Your objective: Find every line in the records that holds the string "brick". Copy each one.

Given data:
◆ ◆ ◆ ◆
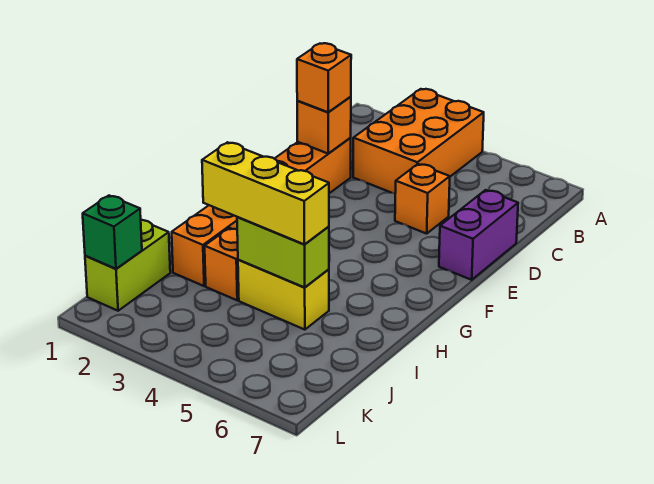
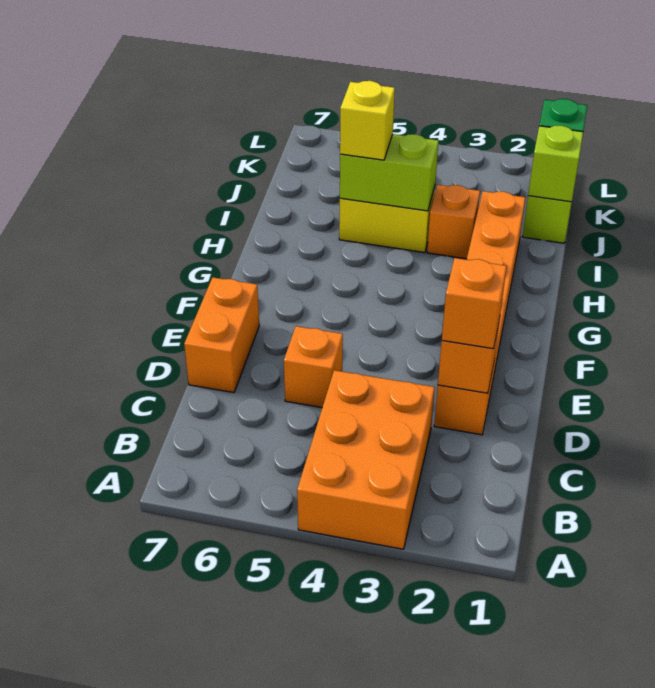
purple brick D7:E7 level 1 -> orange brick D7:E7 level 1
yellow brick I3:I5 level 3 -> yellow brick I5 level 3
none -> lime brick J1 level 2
◆ ◆ ◆ ◆
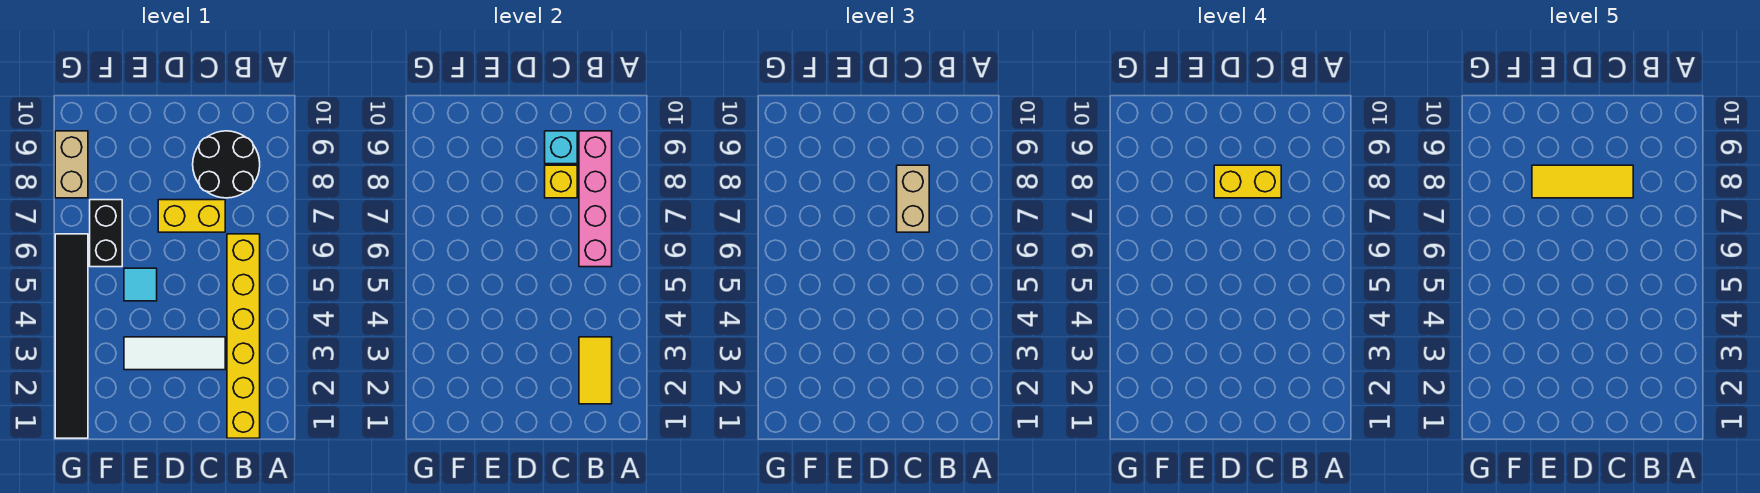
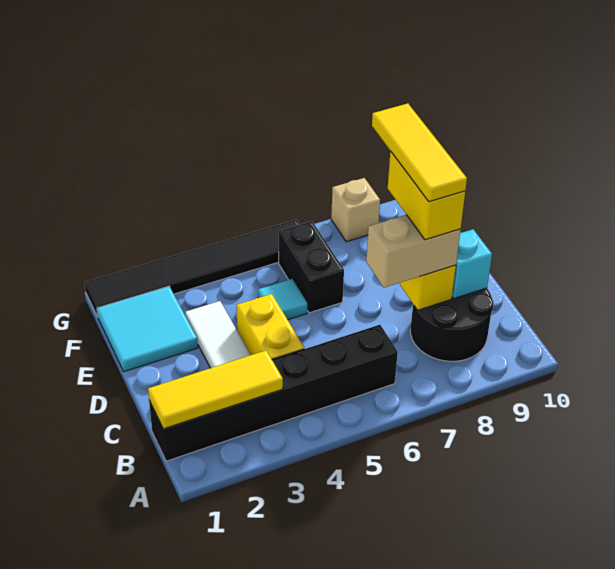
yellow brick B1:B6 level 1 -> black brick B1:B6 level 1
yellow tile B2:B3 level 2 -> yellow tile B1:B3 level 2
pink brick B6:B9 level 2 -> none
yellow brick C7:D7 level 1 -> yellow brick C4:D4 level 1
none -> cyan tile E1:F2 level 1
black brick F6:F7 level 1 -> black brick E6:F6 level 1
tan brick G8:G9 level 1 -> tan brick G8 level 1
◆ ◆ ◆ ◆
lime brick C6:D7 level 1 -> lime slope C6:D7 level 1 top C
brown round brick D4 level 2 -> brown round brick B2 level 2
◆ ◆ ◆ ◆
Result of this task:
purple brick D7:E7 level 1 -> orange brick D7:E7 level 1
yellow brick I3:I5 level 3 -> yellow brick I5 level 3
none -> lime brick J1 level 2
yellow brick B1:B6 level 1 -> black brick B1:B6 level 1
pink brick B6:B9 level 2 -> none
yellow brick C7:D7 level 1 -> yellow brick C4:D4 level 1
black brick F6:F7 level 1 -> black brick E6:F6 level 1
tan brick G8:G9 level 1 -> tan brick G8 level 1
lime brick C6:D7 level 1 -> lime slope C6:D7 level 1 top C
brown round brick D4 level 2 -> brown round brick B2 level 2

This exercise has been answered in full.